-- START EXCERPTED RECORDS --

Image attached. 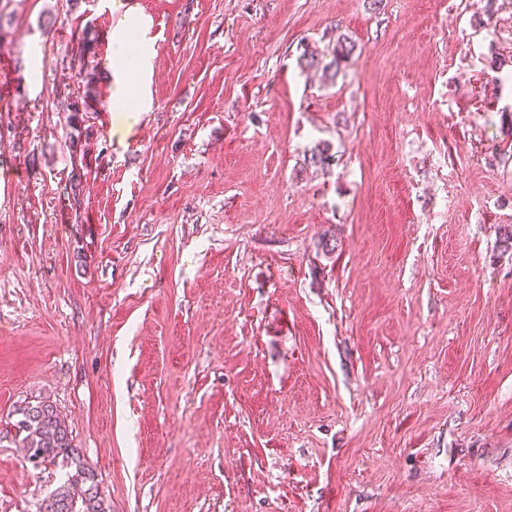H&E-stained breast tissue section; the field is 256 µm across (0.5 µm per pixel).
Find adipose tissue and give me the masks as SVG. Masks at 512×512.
<instances>
[{"mask_svg":"<svg viewBox=\"0 0 512 512\" xmlns=\"http://www.w3.org/2000/svg\"><path fill=\"white\" fill-rule=\"evenodd\" d=\"M145 17L124 18L112 32V109L117 126L132 128L152 106L155 41Z\"/></svg>","mask_w":512,"mask_h":512,"instance_id":"ef3b65f1","label":"adipose tissue"}]
</instances>
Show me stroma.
I'll list each match as a JSON object with an SVG mask.
<instances>
[{"label":"stroma","instance_id":"1","mask_svg":"<svg viewBox=\"0 0 512 512\" xmlns=\"http://www.w3.org/2000/svg\"><path fill=\"white\" fill-rule=\"evenodd\" d=\"M130 2L119 130L122 7L0 0V512L63 481L15 438L40 401L108 512H512V0ZM341 35L328 83L302 56ZM150 30L145 17L124 16L112 32V112H118V127L131 129L152 106L150 84L156 50ZM133 77L137 78L135 86ZM86 89H85V95L83 97H73L68 96V98H61L59 102L60 112H67V123L75 127L80 122H83V113L80 112H87V108L89 107L87 103V99L92 94L93 88L91 86V80H87L85 82ZM78 99H81V102H79ZM83 101V102H82Z\"/></svg>","mask_w":512,"mask_h":512}]
</instances>
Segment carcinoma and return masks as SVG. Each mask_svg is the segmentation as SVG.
<instances>
[{"label":"carcinoma","mask_w":512,"mask_h":512,"mask_svg":"<svg viewBox=\"0 0 512 512\" xmlns=\"http://www.w3.org/2000/svg\"><path fill=\"white\" fill-rule=\"evenodd\" d=\"M354 52V44L348 38L340 36L332 52V60L321 65V59L314 52L303 55L307 67L323 66V72L339 69L341 63L349 59ZM85 95L81 98L70 96L59 102L60 111L67 113V123L75 127L83 121V112L87 111V99L92 94L91 81L85 82ZM336 161L328 144L316 146L308 157L313 166L325 167ZM81 174L71 175L64 188V196L69 206L81 205ZM19 419L14 423L16 436L22 447L27 449L28 459L35 464L55 462L62 458L74 466L67 479L55 491L57 501L62 504L58 512H105L99 499L98 479L95 471L80 461L77 449L73 448L72 439L65 421L56 408L46 401L28 404L17 409Z\"/></svg>","instance_id":"cac0c4a2"}]
</instances>
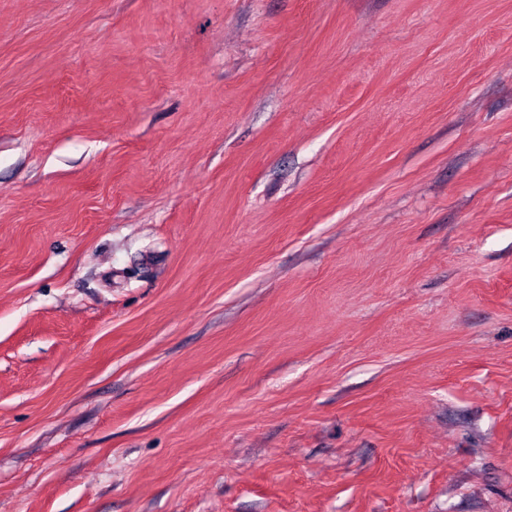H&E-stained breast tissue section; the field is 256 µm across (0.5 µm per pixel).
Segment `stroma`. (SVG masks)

-- END EXCERPTED RECORDS --

- [EXERCISE PROMPT]:
Beginning at the line with "Segment carcinoma and" and ending at the last line of the listing above, retype each line exactly, including those two lines. Leave the pictures out.

- [EXERCISE RESULT]:
Segment carcinoma and return masks as SVG. Each mask_svg is the segmentation as SVG.
<instances>
[{"label":"carcinoma","mask_w":512,"mask_h":512,"mask_svg":"<svg viewBox=\"0 0 512 512\" xmlns=\"http://www.w3.org/2000/svg\"><path fill=\"white\" fill-rule=\"evenodd\" d=\"M354 52V44L348 38L340 36L332 52V60L321 65V59L314 52L303 55L307 67L323 66V72L339 69L341 63L349 59ZM85 95L81 98L70 96L59 102L60 111L67 113V123L75 127L83 121V112L87 111V99L92 94L91 81L85 82ZM336 161L328 144L316 146L308 157L313 166L325 167ZM81 174L71 175L64 188V196L69 206L81 205ZM19 419L14 423L16 436L22 447L27 449L28 459L35 464L55 462L62 458L74 466L67 479L55 491L57 501L62 504L58 512H105L99 499L98 479L95 471L80 461L77 449L73 448L72 439L65 421L56 408L46 401L28 404L17 409Z\"/></svg>","instance_id":"cac0c4a2"}]
</instances>
H&E-stained breast tissue section; the field is 256 µm across (0.5 µm per pixel).
Segment `stroma`. (SVG masks)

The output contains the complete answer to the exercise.